DATA EXCERPT:
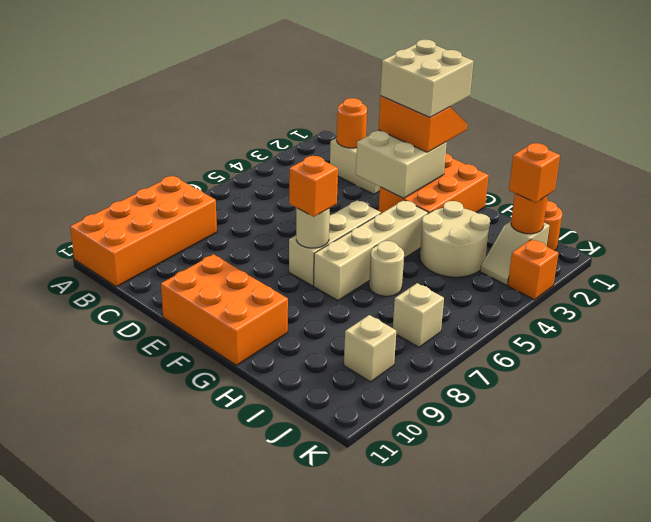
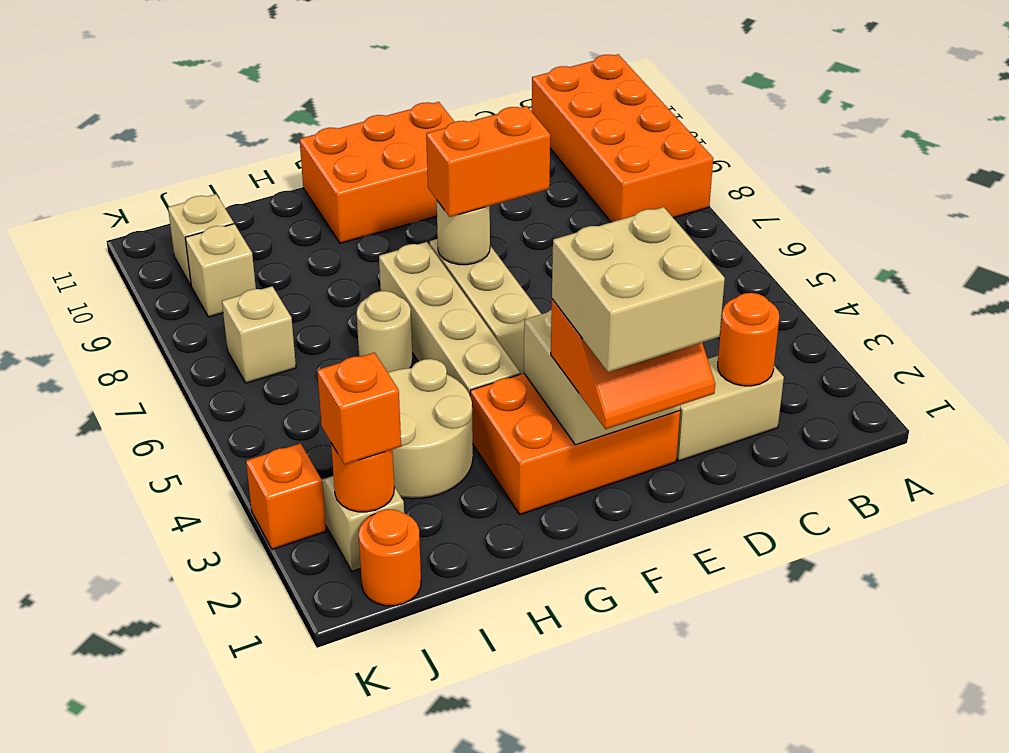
orange brick F1:G3 level 1 -> orange brick E2:G3 level 1
orange brick F7 level 3 -> orange brick E7:F7 level 3
none -> tan brick J10 level 1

DIRECTIONS:
Set down all of the material above exactly as written, leaving the pictures out.

FINISHED TASK:
orange brick F1:G3 level 1 -> orange brick E2:G3 level 1
orange brick F7 level 3 -> orange brick E7:F7 level 3
none -> tan brick J10 level 1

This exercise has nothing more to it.